= Beginning of Section =

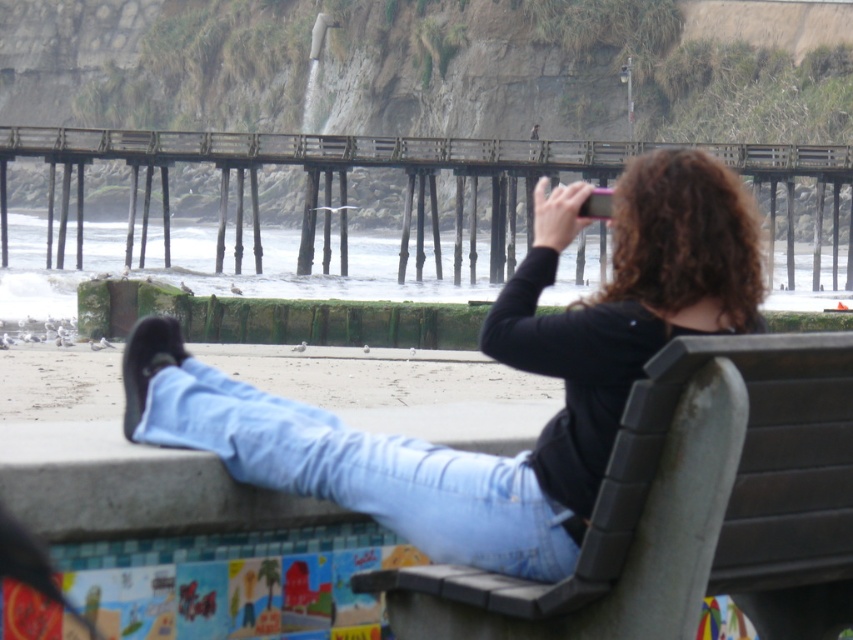
Question: Is gray plastic bench at lower right to the right of wooden pier at center from the viewer's perspective?

Choices:
 (A) yes
 (B) no

Answer: (A)

Question: Which is farther from the gray plastic bench at lower right?

Choices:
 (A) light blue denim jeans at lower center
 (B) black matte shirt at upper center
 (C) wooden pier at center

Answer: (C)

Question: Which point is closer to the camera taking this photo?

Choices:
 (A) (252, 216)
 (B) (759, 602)

Answer: (B)

Question: Can you confirm if gray plastic bench at lower right is smaller than wooden pier at center?

Choices:
 (A) no
 (B) yes

Answer: (B)

Question: Which object appears farthest from the camera in this image?

Choices:
 (A) gray plastic bench at lower right
 (B) black matte shirt at upper center
 (C) wooden pier at center
 (D) light blue denim jeans at lower center

Answer: (C)

Question: Where is black matte shirt at upper center located in relation to light blue denim jeans at lower center in the image?

Choices:
 (A) right
 (B) left

Answer: (B)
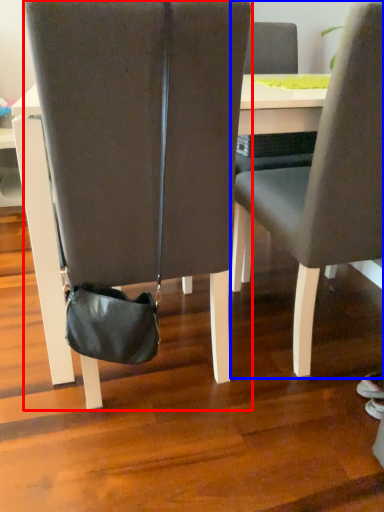
Question: Which point is closer to the camera, chair (highlighted by a red box) or chair (highlighted by a blue box)?

Choices:
 (A) chair
 (B) chair

Answer: (A)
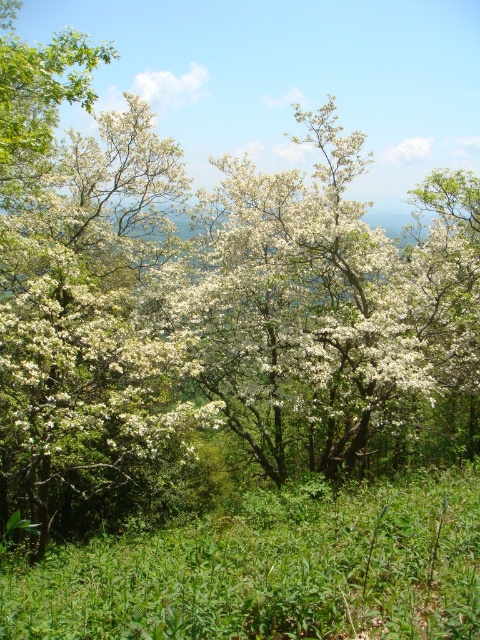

= End of Section =

### [TRY IT]
Change every "wooden pier" in the entries above to "wooden dock" and leave everything else as it is. Omit the pictures from your answer.

### [REPLY]
Question: Is gray plastic bench at lower right to the right of wooden dock at center from the viewer's perspective?

Choices:
 (A) yes
 (B) no

Answer: (A)

Question: Which is farther from the gray plastic bench at lower right?

Choices:
 (A) light blue denim jeans at lower center
 (B) black matte shirt at upper center
 (C) wooden dock at center

Answer: (C)

Question: Which point is closer to the camera taking this photo?

Choices:
 (A) (252, 216)
 (B) (759, 602)

Answer: (B)

Question: Can you confirm if gray plastic bench at lower right is smaller than wooden dock at center?

Choices:
 (A) no
 (B) yes

Answer: (B)

Question: Which object appears farthest from the camera in this image?

Choices:
 (A) gray plastic bench at lower right
 (B) black matte shirt at upper center
 (C) wooden dock at center
 (D) light blue denim jeans at lower center

Answer: (C)

Question: Where is black matte shirt at upper center located in relation to light blue denim jeans at lower center in the image?

Choices:
 (A) right
 (B) left

Answer: (B)
Question: Which point is closer to the camera, chair (highlighted by a red box) or chair (highlighted by a blue box)?

Choices:
 (A) chair
 (B) chair

Answer: (A)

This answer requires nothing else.